*Given entries*:
* * *
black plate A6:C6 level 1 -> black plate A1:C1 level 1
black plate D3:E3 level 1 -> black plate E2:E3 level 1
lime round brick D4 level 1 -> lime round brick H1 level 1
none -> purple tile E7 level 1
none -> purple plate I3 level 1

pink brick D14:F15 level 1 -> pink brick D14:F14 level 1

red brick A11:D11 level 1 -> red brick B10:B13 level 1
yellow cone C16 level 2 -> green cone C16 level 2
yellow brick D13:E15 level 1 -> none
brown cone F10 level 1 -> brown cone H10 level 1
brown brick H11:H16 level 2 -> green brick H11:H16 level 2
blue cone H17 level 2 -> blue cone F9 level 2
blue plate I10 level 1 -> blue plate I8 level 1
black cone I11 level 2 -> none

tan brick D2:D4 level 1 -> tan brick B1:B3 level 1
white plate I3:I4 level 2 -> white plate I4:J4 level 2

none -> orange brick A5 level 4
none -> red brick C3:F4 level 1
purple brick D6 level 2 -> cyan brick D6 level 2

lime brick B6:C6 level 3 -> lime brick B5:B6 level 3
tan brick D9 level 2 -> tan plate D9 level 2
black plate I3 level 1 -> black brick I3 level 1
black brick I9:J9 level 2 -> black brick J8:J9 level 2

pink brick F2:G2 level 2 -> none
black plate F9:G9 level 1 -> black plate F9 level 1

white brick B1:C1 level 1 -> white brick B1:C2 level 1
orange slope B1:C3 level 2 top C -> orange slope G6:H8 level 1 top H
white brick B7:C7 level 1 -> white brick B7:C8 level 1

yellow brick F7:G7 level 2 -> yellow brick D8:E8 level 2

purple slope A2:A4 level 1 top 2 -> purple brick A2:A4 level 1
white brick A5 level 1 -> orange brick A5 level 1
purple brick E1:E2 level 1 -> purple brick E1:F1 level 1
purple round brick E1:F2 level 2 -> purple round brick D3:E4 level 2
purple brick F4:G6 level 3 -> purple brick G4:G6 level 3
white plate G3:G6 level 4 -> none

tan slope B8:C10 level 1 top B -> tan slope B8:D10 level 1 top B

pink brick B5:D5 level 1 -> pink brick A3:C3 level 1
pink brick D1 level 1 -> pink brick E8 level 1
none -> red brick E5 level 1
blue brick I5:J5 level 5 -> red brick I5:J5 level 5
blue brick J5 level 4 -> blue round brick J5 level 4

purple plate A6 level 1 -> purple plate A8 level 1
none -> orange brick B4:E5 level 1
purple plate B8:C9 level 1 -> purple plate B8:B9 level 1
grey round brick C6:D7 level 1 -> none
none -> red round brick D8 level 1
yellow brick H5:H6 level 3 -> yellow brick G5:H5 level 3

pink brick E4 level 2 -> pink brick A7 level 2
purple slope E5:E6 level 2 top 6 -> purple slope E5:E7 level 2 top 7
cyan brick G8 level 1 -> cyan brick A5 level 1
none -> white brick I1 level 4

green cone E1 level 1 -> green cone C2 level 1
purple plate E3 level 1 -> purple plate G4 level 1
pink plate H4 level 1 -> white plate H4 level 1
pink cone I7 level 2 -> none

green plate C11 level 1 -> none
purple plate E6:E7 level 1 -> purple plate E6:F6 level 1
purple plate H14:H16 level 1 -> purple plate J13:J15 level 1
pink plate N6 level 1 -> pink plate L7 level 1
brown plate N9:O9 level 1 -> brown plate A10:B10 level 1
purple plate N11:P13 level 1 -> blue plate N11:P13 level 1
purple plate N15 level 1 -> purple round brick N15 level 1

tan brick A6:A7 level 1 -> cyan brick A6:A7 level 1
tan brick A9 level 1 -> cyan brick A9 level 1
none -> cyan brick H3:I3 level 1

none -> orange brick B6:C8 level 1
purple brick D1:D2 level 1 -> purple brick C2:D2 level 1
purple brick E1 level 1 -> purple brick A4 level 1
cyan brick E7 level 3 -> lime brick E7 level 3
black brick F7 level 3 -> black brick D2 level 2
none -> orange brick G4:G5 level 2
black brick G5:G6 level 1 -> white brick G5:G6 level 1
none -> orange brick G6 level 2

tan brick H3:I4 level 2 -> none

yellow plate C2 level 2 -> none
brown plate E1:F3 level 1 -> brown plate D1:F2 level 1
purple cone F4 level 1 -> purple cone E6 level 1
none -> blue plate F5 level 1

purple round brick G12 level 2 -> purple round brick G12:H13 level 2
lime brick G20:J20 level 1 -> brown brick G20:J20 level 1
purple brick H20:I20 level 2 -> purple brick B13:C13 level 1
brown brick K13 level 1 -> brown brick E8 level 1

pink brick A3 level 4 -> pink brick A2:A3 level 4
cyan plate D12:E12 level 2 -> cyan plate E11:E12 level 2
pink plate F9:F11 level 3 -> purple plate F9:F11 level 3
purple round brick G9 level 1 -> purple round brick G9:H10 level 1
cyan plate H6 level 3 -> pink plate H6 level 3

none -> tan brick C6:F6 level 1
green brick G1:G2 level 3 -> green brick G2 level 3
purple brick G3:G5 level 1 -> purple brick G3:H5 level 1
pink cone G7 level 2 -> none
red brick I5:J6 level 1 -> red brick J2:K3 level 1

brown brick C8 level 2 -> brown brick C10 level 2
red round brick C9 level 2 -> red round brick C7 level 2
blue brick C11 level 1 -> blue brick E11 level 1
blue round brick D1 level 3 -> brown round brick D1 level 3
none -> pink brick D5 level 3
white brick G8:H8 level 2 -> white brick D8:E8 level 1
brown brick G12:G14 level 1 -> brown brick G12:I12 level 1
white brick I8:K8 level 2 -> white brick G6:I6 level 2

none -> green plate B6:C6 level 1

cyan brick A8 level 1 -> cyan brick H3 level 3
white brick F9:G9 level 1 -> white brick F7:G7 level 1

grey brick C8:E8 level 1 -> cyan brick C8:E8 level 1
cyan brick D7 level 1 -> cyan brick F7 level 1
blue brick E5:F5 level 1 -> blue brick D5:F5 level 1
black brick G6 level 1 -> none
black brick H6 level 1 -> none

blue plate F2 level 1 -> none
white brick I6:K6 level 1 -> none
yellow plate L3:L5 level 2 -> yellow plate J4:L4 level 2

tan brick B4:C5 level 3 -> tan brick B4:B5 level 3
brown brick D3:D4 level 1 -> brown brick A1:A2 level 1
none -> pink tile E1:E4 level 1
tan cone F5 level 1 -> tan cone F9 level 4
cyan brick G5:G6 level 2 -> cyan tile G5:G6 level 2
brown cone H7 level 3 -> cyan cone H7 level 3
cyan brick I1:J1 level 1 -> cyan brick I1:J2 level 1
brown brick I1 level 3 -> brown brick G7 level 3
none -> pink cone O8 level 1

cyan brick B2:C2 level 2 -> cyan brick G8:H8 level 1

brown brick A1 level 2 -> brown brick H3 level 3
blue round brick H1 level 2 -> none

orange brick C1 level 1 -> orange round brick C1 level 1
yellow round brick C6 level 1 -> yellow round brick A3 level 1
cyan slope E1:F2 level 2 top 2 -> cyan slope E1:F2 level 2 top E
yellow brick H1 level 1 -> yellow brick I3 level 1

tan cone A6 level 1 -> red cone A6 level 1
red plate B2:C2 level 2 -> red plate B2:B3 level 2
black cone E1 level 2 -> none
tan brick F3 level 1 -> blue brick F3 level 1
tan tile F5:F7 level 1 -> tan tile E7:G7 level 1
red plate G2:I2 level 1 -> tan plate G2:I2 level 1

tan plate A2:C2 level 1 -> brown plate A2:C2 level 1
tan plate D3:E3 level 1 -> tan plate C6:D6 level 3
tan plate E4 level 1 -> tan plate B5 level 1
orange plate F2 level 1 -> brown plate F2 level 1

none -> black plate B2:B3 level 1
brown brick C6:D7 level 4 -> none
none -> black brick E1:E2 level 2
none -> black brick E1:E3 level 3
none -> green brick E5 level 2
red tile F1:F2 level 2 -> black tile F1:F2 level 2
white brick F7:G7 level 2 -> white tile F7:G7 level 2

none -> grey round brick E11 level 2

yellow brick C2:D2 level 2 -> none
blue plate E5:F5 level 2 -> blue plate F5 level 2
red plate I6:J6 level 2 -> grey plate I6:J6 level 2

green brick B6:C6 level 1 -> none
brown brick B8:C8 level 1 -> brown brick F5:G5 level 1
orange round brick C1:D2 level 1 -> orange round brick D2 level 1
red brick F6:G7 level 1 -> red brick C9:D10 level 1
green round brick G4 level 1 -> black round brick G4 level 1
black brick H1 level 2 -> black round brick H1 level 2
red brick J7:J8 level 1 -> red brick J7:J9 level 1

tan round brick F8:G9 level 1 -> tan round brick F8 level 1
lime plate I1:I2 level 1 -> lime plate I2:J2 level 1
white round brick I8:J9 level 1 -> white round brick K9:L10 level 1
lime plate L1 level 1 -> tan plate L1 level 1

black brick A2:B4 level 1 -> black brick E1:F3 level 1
* * *
*Task details*: Check each line of the material for "tile". Copy the ones that have it.

*Solved exercise*:
none -> purple tile E7 level 1
none -> pink tile E1:E4 level 1
cyan brick G5:G6 level 2 -> cyan tile G5:G6 level 2
tan tile F5:F7 level 1 -> tan tile E7:G7 level 1
red tile F1:F2 level 2 -> black tile F1:F2 level 2
white brick F7:G7 level 2 -> white tile F7:G7 level 2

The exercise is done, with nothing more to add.